What this task involves:
Print out the data below with every line intact.

Dataset items:
────────
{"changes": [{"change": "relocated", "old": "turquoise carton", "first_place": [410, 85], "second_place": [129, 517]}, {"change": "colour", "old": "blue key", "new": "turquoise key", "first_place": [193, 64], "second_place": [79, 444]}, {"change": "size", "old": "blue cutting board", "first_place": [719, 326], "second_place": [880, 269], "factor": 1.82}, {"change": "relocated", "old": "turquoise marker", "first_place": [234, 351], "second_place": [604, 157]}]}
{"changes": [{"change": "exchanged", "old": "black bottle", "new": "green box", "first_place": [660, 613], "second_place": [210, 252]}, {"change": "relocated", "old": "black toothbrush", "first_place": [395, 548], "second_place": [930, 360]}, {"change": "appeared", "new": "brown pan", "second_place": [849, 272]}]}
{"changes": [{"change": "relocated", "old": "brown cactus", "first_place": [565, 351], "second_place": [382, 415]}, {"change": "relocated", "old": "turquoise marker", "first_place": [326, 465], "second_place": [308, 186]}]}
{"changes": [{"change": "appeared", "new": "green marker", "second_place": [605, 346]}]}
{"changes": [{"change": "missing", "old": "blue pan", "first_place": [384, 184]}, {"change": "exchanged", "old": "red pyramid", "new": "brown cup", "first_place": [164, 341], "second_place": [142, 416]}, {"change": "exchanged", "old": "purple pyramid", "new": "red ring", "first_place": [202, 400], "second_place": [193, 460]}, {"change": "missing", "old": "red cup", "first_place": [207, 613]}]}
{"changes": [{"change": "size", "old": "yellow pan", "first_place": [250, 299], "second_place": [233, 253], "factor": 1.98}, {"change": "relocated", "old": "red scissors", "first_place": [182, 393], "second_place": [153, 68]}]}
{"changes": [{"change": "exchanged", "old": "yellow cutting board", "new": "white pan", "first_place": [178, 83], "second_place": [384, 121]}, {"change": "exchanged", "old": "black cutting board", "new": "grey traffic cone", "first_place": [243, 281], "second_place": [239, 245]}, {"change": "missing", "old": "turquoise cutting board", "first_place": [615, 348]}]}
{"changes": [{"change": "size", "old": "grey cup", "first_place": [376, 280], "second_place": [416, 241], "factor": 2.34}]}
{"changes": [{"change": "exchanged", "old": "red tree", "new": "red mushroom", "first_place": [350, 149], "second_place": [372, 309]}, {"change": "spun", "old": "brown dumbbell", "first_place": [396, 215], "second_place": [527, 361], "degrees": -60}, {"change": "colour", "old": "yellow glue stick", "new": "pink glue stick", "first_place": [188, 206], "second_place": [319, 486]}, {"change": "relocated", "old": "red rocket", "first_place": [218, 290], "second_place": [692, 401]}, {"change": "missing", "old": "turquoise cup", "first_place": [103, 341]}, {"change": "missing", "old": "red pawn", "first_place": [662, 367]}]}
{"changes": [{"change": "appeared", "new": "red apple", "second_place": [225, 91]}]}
────────
Response below:
{"changes": [{"change": "relocated", "old": "turquoise carton", "first_place": [410, 85], "second_place": [129, 517]}, {"change": "colour", "old": "blue key", "new": "turquoise key", "first_place": [193, 64], "second_place": [79, 444]}, {"change": "size", "old": "blue cutting board", "first_place": [719, 326], "second_place": [880, 269], "factor": 1.82}, {"change": "relocated", "old": "turquoise marker", "first_place": [234, 351], "second_place": [604, 157]}]}
{"changes": [{"change": "exchanged", "old": "black bottle", "new": "green box", "first_place": [660, 613], "second_place": [210, 252]}, {"change": "relocated", "old": "black toothbrush", "first_place": [395, 548], "second_place": [930, 360]}, {"change": "appeared", "new": "brown pan", "second_place": [849, 272]}]}
{"changes": [{"change": "relocated", "old": "brown cactus", "first_place": [565, 351], "second_place": [382, 415]}, {"change": "relocated", "old": "turquoise marker", "first_place": [326, 465], "second_place": [308, 186]}]}
{"changes": [{"change": "appeared", "new": "green marker", "second_place": [605, 346]}]}
{"changes": [{"change": "missing", "old": "blue pan", "first_place": [384, 184]}, {"change": "exchanged", "old": "red pyramid", "new": "brown cup", "first_place": [164, 341], "second_place": [142, 416]}, {"change": "exchanged", "old": "purple pyramid", "new": "red ring", "first_place": [202, 400], "second_place": [193, 460]}, {"change": "missing", "old": "red cup", "first_place": [207, 613]}]}
{"changes": [{"change": "size", "old": "yellow pan", "first_place": [250, 299], "second_place": [233, 253], "factor": 1.98}, {"change": "relocated", "old": "red scissors", "first_place": [182, 393], "second_place": [153, 68]}]}
{"changes": [{"change": "exchanged", "old": "yellow cutting board", "new": "white pan", "first_place": [178, 83], "second_place": [384, 121]}, {"change": "exchanged", "old": "black cutting board", "new": "grey traffic cone", "first_place": [243, 281], "second_place": [239, 245]}, {"change": "missing", "old": "turquoise cutting board", "first_place": [615, 348]}]}
{"changes": [{"change": "size", "old": "grey cup", "first_place": [376, 280], "second_place": [416, 241], "factor": 2.34}]}
{"changes": [{"change": "exchanged", "old": "red tree", "new": "red mushroom", "first_place": [350, 149], "second_place": [372, 309]}, {"change": "spun", "old": "brown dumbbell", "first_place": [396, 215], "second_place": [527, 361], "degrees": -60}, {"change": "colour", "old": "yellow glue stick", "new": "pink glue stick", "first_place": [188, 206], "second_place": [319, 486]}, {"change": "relocated", "old": "red rocket", "first_place": [218, 290], "second_place": [692, 401]}, {"change": "missing", "old": "turquoise cup", "first_place": [103, 341]}, {"change": "missing", "old": "red pawn", "first_place": [662, 367]}]}
{"changes": [{"change": "appeared", "new": "red apple", "second_place": [225, 91]}]}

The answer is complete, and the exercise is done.